* EXERCISE BRIEF:
Give a verbatim copy of the data, leaving the pictures out.

───── PROVIDED RECORDS

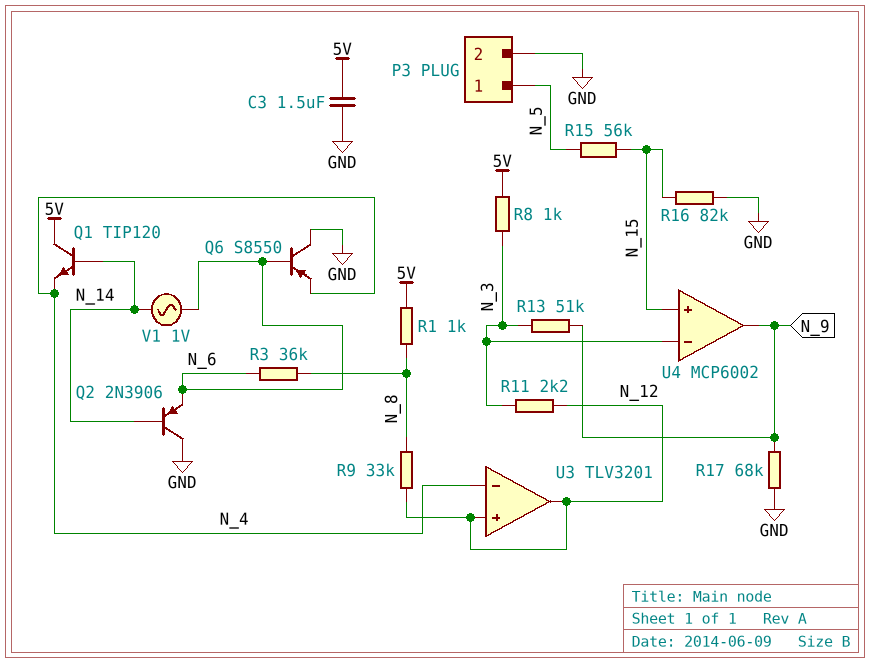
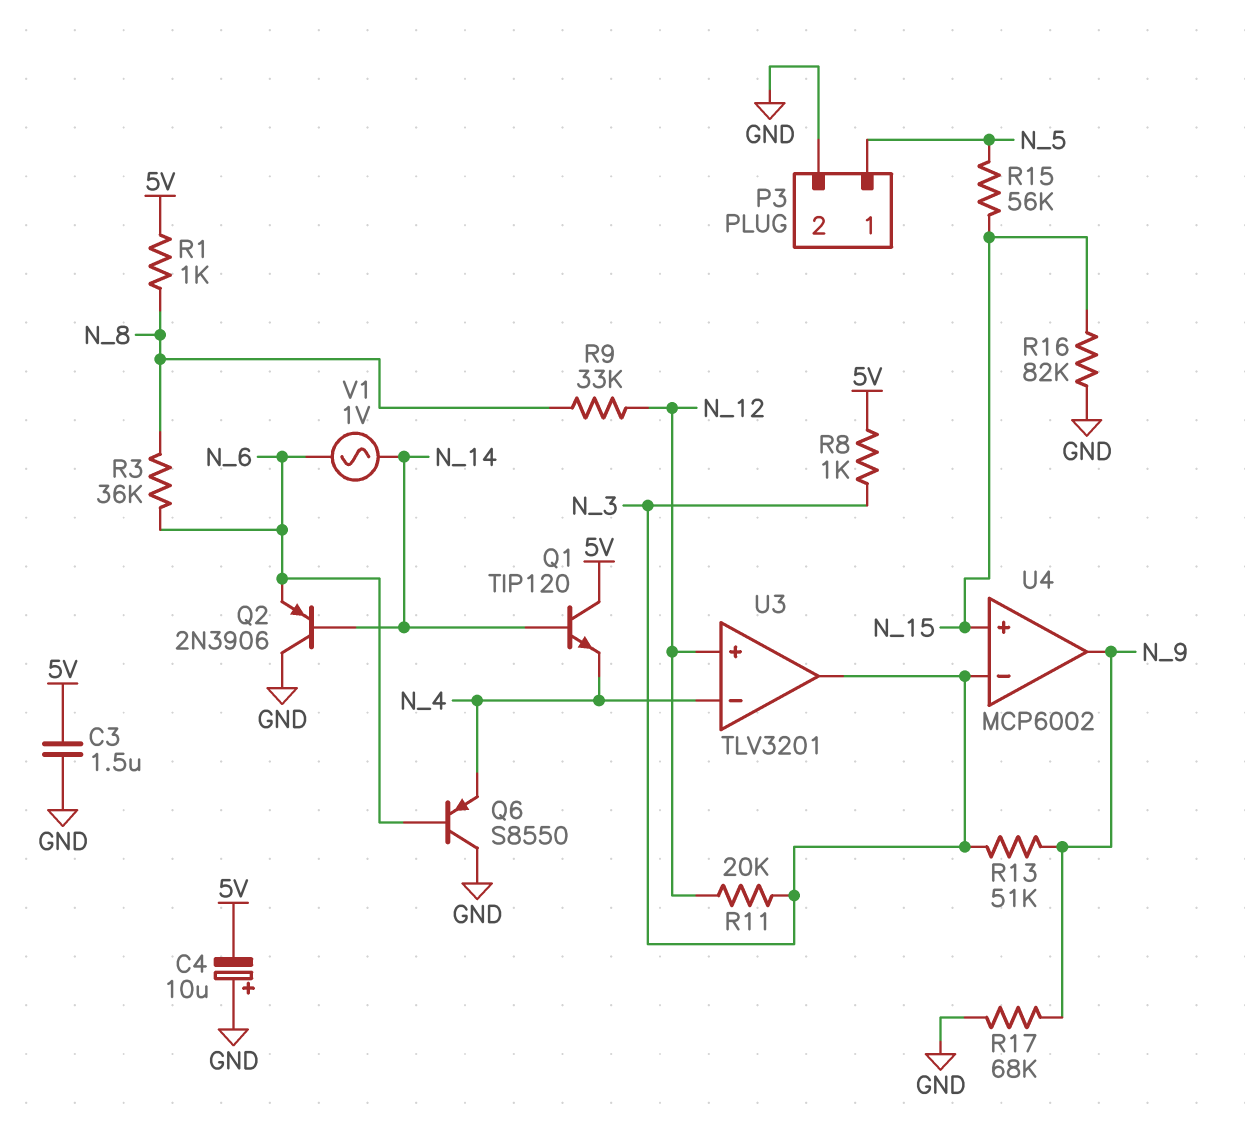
C4: none -> 10uF (plus GND, minus 5V)
R11: 2.2k (N_3, N_12) -> 20k (N_3, N_12)
U3 pin out: N_12 -> N_3

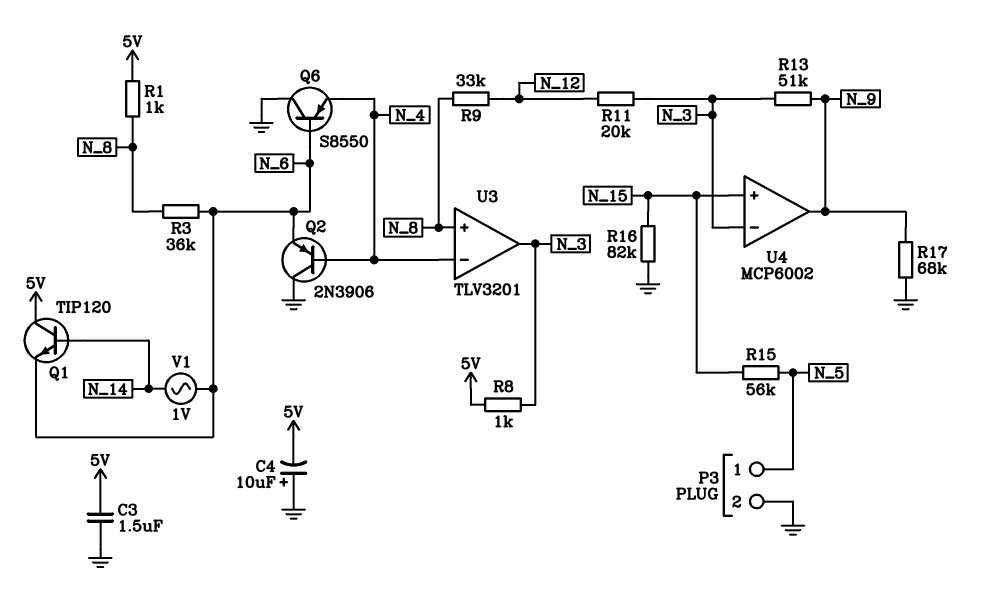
Q1: NPN TIP120 (B N_14, C 5V, E N_4) -> NPN TIP120 (B N_14, C 5V, E N_6)
Q2: PNP 2N3906 (B N_14, C GND, E N_6) -> PNP 2N3906 (B N_4, C GND, E N_6)
U3 pin in+: N_12 -> N_8

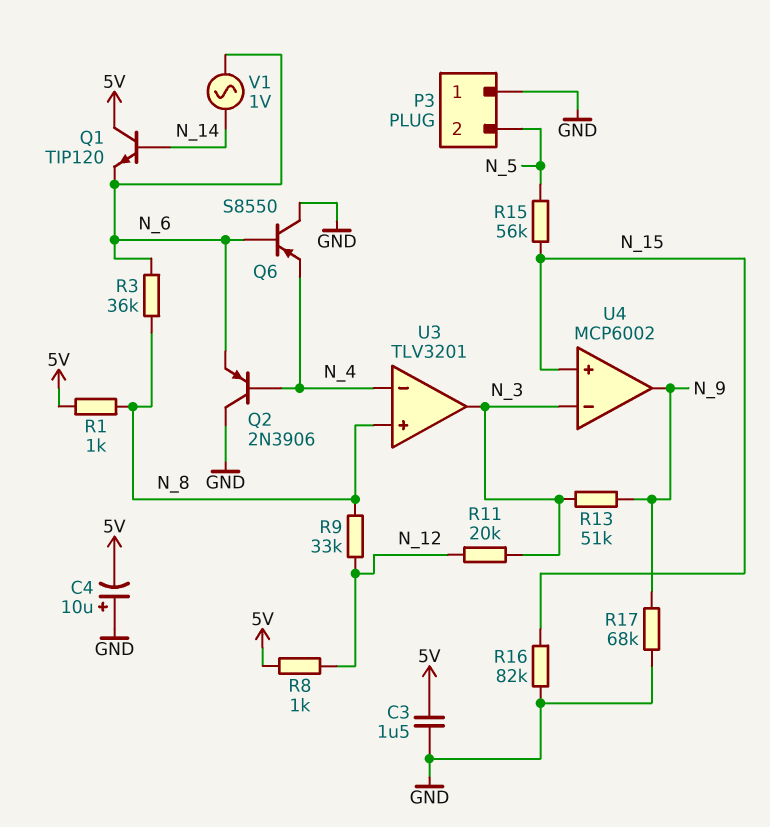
P3 pin 1: N_5 -> GND
P3 pin 2: GND -> N_5
R8: 1k (5V, N_3) -> 1k (5V, N_12)

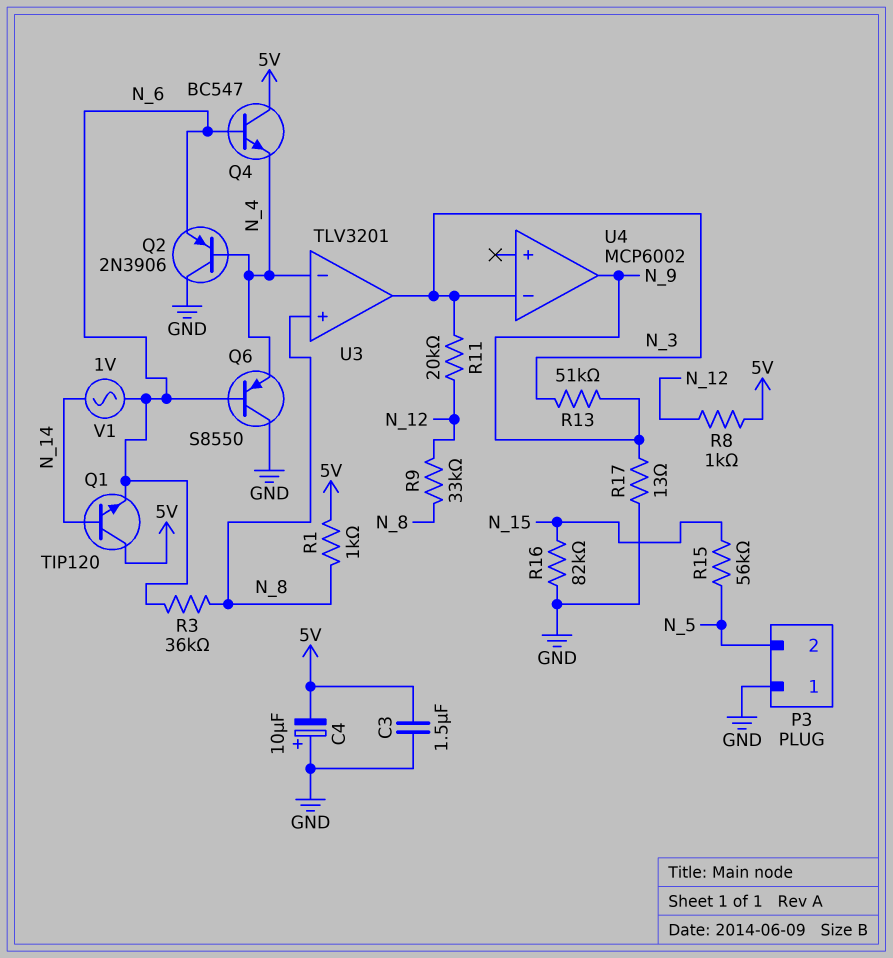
Q4: none -> NPN BC547 (B N_6, C 5V, E N_4)
R17: 68k (GND, N_9) -> 13 (GND, N_9)
U4 pin in+: N_15 -> none

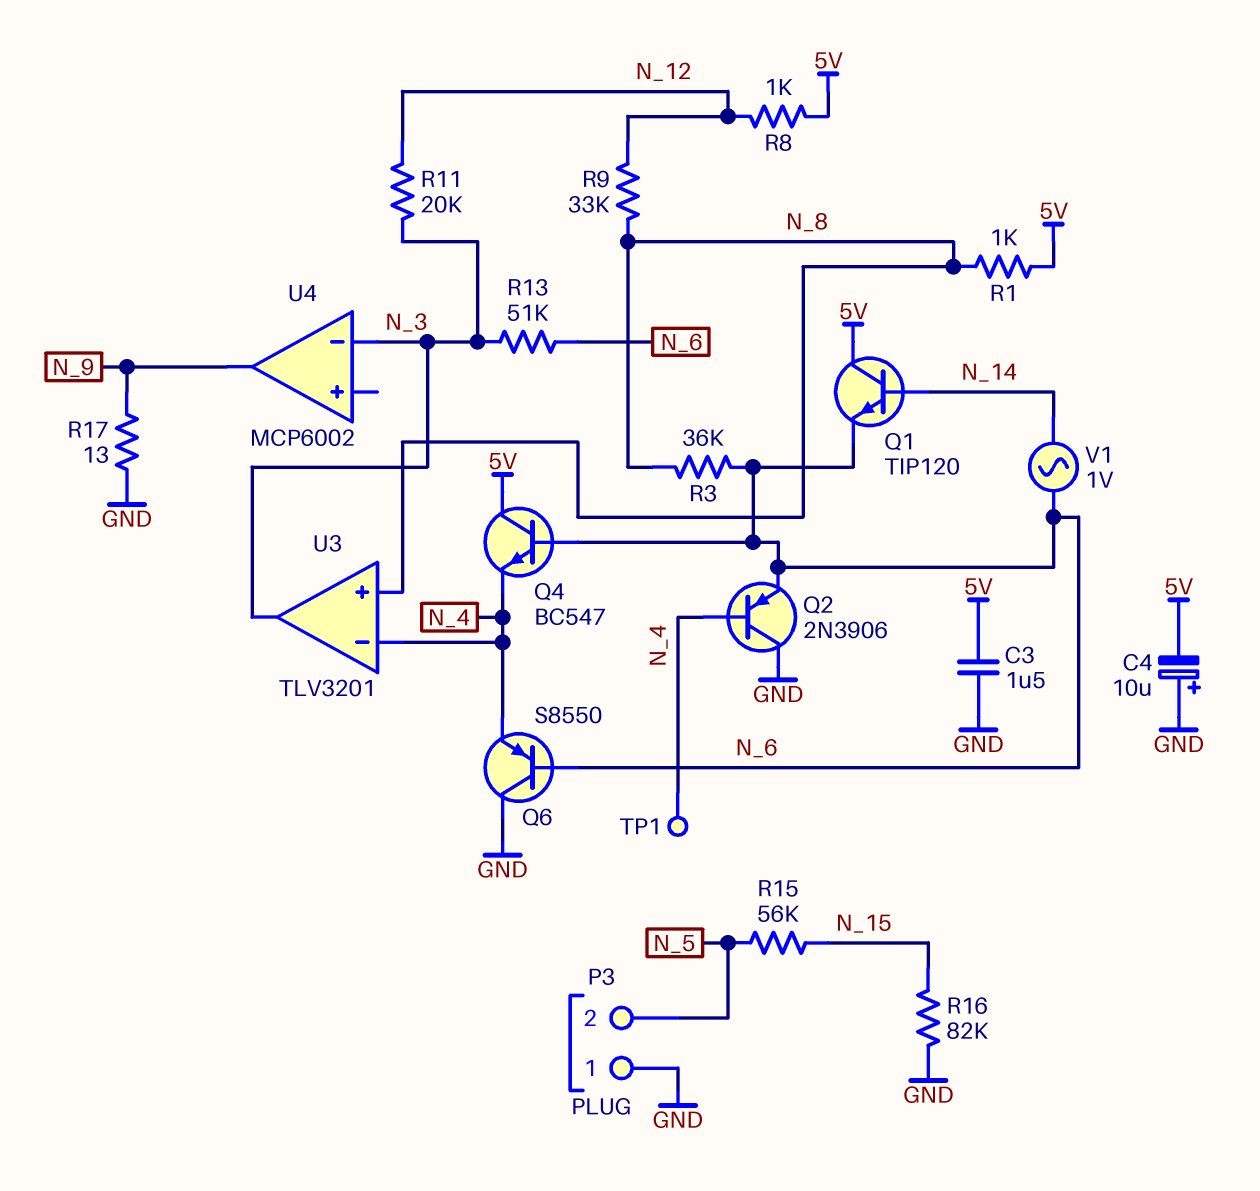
R13: 51k (N_3, N_9) -> 51k (N_3, N_6)
TP1: none -> test point (N_4)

──────────

* WRITTEN SOLUTION:
C4: none -> 10uF (plus GND, minus 5V)
R11: 2.2k (N_3, N_12) -> 20k (N_3, N_12)
U3 pin out: N_12 -> N_3

Q1: NPN TIP120 (B N_14, C 5V, E N_4) -> NPN TIP120 (B N_14, C 5V, E N_6)
Q2: PNP 2N3906 (B N_14, C GND, E N_6) -> PNP 2N3906 (B N_4, C GND, E N_6)
U3 pin in+: N_12 -> N_8

P3 pin 1: N_5 -> GND
P3 pin 2: GND -> N_5
R8: 1k (5V, N_3) -> 1k (5V, N_12)

Q4: none -> NPN BC547 (B N_6, C 5V, E N_4)
R17: 68k (GND, N_9) -> 13 (GND, N_9)
U4 pin in+: N_15 -> none

R13: 51k (N_3, N_9) -> 51k (N_3, N_6)
TP1: none -> test point (N_4)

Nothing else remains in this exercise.